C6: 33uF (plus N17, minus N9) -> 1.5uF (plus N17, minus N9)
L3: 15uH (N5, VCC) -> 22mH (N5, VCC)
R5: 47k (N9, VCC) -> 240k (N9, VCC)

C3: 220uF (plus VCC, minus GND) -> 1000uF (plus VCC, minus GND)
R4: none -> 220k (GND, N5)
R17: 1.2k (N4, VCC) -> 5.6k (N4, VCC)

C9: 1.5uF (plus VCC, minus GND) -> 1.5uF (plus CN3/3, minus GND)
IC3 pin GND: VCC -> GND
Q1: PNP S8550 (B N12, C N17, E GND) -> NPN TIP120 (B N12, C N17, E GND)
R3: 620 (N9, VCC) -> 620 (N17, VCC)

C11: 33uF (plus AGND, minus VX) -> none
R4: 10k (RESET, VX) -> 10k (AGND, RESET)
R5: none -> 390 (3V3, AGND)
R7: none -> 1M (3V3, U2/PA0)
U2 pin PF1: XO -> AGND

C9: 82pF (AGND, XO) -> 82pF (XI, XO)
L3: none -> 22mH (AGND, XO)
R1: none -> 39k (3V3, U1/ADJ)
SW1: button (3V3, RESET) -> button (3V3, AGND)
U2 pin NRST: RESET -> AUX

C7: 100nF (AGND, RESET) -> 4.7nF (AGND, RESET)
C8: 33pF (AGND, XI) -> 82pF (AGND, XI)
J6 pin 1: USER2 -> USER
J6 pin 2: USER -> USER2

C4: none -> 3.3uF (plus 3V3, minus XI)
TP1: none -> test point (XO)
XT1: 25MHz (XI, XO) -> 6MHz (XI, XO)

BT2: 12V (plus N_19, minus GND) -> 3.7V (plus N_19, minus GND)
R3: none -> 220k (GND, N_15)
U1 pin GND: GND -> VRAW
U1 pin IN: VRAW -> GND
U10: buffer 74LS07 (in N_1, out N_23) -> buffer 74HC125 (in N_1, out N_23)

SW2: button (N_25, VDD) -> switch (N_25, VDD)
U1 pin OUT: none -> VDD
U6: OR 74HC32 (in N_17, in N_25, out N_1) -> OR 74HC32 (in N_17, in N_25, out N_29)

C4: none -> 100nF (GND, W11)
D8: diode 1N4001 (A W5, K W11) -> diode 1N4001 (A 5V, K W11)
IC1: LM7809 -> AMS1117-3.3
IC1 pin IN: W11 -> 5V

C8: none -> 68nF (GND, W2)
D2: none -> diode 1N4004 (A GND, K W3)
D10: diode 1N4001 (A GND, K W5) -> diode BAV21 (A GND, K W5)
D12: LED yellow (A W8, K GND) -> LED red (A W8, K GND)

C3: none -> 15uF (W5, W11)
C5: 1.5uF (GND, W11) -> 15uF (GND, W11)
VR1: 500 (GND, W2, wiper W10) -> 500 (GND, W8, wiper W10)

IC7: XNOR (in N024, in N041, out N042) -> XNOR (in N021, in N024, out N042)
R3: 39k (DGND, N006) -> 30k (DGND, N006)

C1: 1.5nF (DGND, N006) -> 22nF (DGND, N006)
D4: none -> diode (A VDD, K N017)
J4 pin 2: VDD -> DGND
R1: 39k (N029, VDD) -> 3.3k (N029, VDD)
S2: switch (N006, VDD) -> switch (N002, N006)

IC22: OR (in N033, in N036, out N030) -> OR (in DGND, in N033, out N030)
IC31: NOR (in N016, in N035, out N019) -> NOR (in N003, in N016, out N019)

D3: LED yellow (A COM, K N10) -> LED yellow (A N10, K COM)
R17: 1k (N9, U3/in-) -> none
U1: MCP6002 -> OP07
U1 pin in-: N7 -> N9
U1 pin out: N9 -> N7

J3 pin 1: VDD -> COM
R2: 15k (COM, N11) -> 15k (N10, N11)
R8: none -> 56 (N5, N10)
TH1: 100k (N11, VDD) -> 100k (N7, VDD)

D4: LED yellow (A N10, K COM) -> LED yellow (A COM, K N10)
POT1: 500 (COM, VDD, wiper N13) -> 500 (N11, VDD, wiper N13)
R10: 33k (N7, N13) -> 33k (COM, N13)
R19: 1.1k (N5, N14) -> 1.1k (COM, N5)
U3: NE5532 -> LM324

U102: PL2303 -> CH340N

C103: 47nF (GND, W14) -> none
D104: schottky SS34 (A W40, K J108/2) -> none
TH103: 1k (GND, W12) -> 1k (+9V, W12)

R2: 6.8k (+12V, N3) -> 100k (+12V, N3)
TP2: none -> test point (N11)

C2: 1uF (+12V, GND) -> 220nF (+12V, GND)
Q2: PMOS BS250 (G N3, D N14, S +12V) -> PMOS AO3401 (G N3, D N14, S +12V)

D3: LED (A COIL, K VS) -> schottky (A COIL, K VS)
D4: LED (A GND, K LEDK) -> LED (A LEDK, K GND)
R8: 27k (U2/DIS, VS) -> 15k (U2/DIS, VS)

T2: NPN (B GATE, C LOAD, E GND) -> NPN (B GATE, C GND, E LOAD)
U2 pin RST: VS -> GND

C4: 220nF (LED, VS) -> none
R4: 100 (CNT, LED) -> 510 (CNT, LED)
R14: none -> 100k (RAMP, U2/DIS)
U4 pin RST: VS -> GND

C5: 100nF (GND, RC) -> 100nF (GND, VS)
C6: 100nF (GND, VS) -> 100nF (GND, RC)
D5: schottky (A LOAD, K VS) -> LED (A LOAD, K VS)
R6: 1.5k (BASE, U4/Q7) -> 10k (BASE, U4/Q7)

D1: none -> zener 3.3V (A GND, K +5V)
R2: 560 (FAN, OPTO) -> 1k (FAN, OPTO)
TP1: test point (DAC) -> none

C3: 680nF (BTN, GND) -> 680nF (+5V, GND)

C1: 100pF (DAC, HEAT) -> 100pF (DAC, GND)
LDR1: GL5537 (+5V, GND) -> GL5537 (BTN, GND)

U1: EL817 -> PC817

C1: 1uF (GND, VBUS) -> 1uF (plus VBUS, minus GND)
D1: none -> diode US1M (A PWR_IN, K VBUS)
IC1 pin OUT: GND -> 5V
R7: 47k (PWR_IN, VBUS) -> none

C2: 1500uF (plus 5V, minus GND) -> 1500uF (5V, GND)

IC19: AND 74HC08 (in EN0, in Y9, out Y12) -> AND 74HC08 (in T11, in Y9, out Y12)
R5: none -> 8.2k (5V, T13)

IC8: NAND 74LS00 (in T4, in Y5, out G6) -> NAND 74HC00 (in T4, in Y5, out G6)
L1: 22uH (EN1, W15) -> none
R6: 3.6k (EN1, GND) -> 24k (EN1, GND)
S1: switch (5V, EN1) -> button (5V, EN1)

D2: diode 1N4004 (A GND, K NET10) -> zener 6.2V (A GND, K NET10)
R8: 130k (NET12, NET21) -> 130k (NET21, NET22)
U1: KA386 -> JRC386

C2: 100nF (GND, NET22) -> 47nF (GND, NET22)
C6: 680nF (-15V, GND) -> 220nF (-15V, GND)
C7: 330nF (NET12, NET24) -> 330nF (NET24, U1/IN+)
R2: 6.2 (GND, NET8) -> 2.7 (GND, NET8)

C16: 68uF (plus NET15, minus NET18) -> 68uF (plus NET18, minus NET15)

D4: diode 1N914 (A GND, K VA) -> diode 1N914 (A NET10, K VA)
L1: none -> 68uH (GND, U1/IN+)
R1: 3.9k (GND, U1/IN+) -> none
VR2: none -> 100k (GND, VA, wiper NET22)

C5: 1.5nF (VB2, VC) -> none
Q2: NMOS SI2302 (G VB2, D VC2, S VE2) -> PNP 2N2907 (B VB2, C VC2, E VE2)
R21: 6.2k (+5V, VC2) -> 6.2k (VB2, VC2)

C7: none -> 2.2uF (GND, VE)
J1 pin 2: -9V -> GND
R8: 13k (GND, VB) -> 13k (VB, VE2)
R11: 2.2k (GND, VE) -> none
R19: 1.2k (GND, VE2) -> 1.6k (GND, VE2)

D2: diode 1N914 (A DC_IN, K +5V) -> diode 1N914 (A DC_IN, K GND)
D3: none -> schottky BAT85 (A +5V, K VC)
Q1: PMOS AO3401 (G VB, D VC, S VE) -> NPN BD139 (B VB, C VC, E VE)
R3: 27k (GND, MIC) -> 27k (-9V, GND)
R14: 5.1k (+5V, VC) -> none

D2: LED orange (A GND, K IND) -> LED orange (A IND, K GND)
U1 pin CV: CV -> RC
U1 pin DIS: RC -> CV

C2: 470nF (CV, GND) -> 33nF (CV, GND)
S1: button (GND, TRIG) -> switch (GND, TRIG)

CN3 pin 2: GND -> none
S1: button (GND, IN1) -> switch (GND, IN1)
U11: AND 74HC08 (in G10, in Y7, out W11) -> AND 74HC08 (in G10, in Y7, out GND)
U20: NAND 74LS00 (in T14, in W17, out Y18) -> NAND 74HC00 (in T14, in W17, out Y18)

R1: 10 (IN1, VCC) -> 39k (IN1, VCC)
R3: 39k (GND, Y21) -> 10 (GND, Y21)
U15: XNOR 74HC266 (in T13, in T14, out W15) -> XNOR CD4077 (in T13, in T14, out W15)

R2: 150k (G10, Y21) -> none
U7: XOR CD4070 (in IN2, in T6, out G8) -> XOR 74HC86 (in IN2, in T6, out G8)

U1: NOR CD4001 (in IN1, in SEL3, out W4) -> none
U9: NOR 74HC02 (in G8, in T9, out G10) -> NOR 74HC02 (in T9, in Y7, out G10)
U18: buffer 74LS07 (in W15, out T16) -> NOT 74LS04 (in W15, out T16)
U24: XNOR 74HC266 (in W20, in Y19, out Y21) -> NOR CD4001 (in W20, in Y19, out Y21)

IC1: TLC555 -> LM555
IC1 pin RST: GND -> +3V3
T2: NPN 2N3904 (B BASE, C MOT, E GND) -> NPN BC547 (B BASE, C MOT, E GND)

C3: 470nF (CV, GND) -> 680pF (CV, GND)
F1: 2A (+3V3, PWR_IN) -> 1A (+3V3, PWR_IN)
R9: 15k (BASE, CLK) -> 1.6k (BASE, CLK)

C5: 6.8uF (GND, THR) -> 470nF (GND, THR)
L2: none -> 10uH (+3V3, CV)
□ □ □ □ □ □ □
**Prompt**.
Among the records above, extract exactly the lines from the line with "D4: LED (A GND, K" to the line with "C1: 100pF (DAC, HEAT) -> 100pF (DAC, GND)", both lines included, and leave out the rest.

**Finished task**.
D4: LED (A GND, K LEDK) -> LED (A LEDK, K GND)
R8: 27k (U2/DIS, VS) -> 15k (U2/DIS, VS)

T2: NPN (B GATE, C LOAD, E GND) -> NPN (B GATE, C GND, E LOAD)
U2 pin RST: VS -> GND

C4: 220nF (LED, VS) -> none
R4: 100 (CNT, LED) -> 510 (CNT, LED)
R14: none -> 100k (RAMP, U2/DIS)
U4 pin RST: VS -> GND

C5: 100nF (GND, RC) -> 100nF (GND, VS)
C6: 100nF (GND, VS) -> 100nF (GND, RC)
D5: schottky (A LOAD, K VS) -> LED (A LOAD, K VS)
R6: 1.5k (BASE, U4/Q7) -> 10k (BASE, U4/Q7)

D1: none -> zener 3.3V (A GND, K +5V)
R2: 560 (FAN, OPTO) -> 1k (FAN, OPTO)
TP1: test point (DAC) -> none

C3: 680nF (BTN, GND) -> 680nF (+5V, GND)

C1: 100pF (DAC, HEAT) -> 100pF (DAC, GND)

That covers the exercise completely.